# Task to complete
Retype the listing exactly, minus its pictures.

# Dataset entries
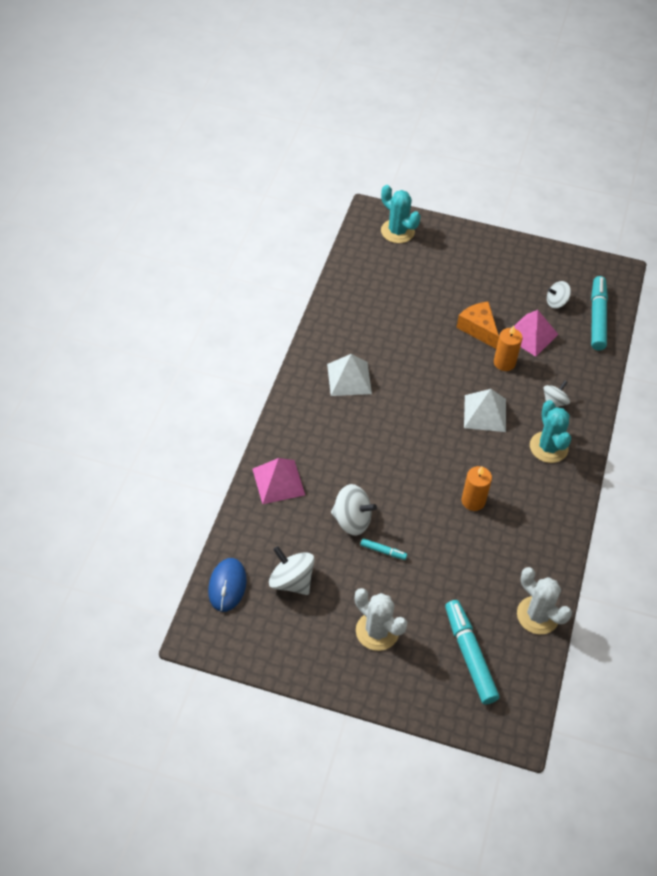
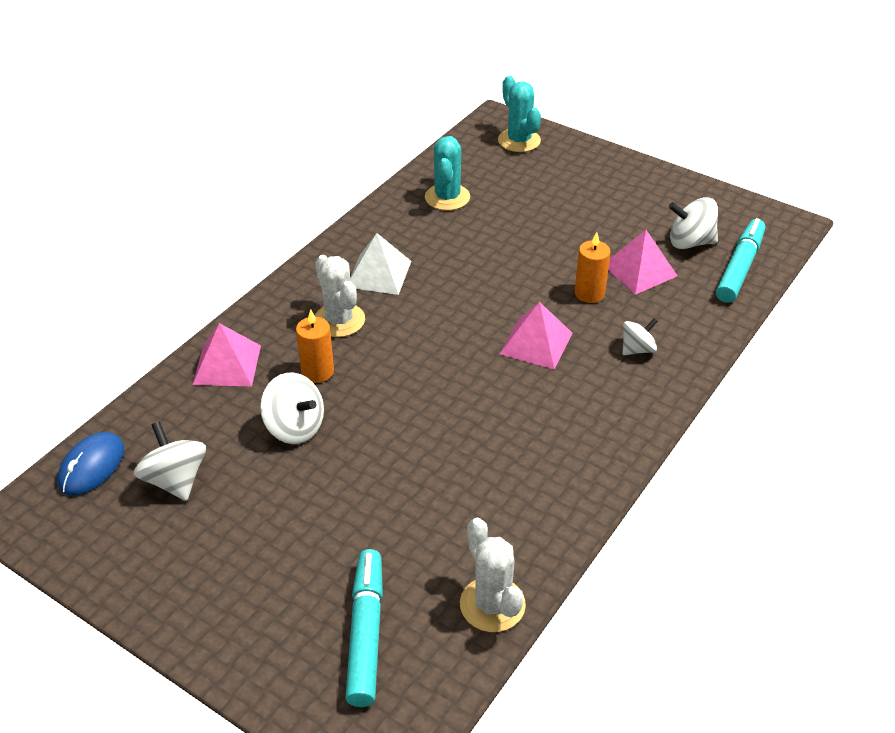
camera: 20 degrees right, 10 degrees down
(377, 631) = (253, 568): white cactus -> white cactus (339, 320)
(383, 551) = (315, 472): turquoise marker -> none
(473, 501) = (470, 440): orange candle -> orange candle (317, 372)
(478, 329) = (572, 252): orange cheese -> none
(485, 413) = (536, 343): white pyramid -> pink pyramid
(548, 447) = (606, 399): turquoise cactus -> turquoise cactus (447, 197)
(556, 302) = (690, 242): white spinning top -> white spinning top, size x1.54

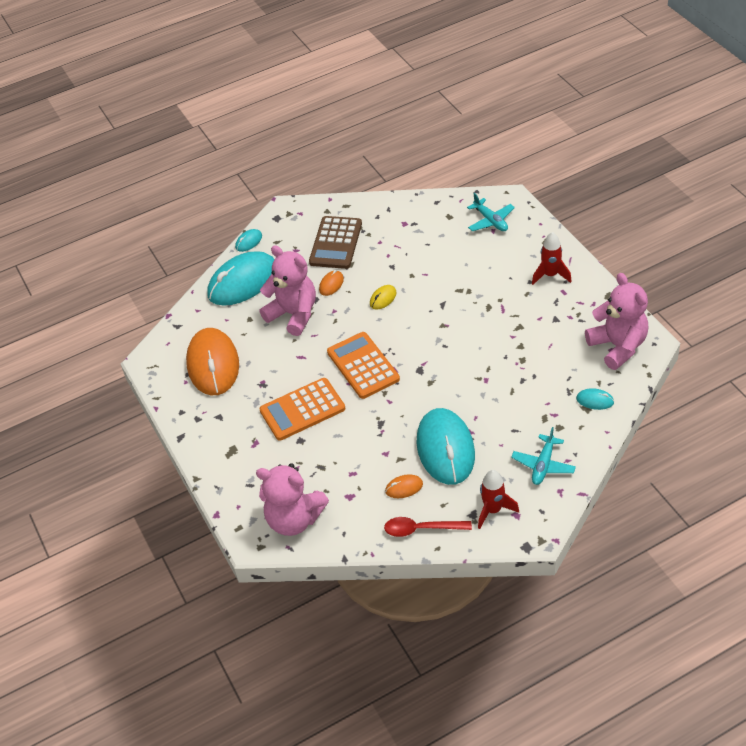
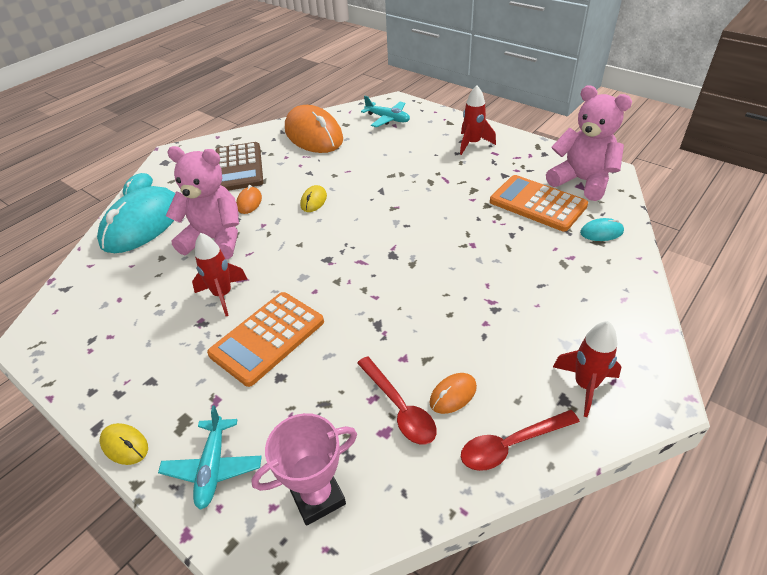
camera: 25 degrees left, 5 degrees down
(194, 453) = (124, 445): none -> yellow mouse
(213, 364) = (125, 318): orange mouse -> orange mouse (313, 135)
(283, 366) = (223, 295): none -> red rocket
(294, 519) = (317, 496): pink teddy bear -> pink trophy
(363, 366) = (323, 268): orange calculator -> orange calculator (537, 204)
(366, 485) = (399, 408): none -> red spoon
(445, 449) = (475, 329): turquoise mouse -> none
(543, 465) = (602, 312): turquoise plane -> turquoise plane (213, 467)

# Exercise solution
camera: 20 degrees right, 10 degrees down
(377, 631) = (253, 568): white cactus -> white cactus (339, 320)
(383, 551) = (315, 472): turquoise marker -> none
(473, 501) = (470, 440): orange candle -> orange candle (317, 372)
(478, 329) = (572, 252): orange cheese -> none
(485, 413) = (536, 343): white pyramid -> pink pyramid
(548, 447) = (606, 399): turquoise cactus -> turquoise cactus (447, 197)
(556, 302) = (690, 242): white spinning top -> white spinning top, size x1.54

camera: 25 degrees left, 5 degrees down
(194, 453) = (124, 445): none -> yellow mouse
(213, 364) = (125, 318): orange mouse -> orange mouse (313, 135)
(283, 366) = (223, 295): none -> red rocket
(294, 519) = (317, 496): pink teddy bear -> pink trophy
(363, 366) = (323, 268): orange calculator -> orange calculator (537, 204)
(366, 485) = (399, 408): none -> red spoon
(445, 449) = (475, 329): turquoise mouse -> none
(543, 465) = (602, 312): turquoise plane -> turquoise plane (213, 467)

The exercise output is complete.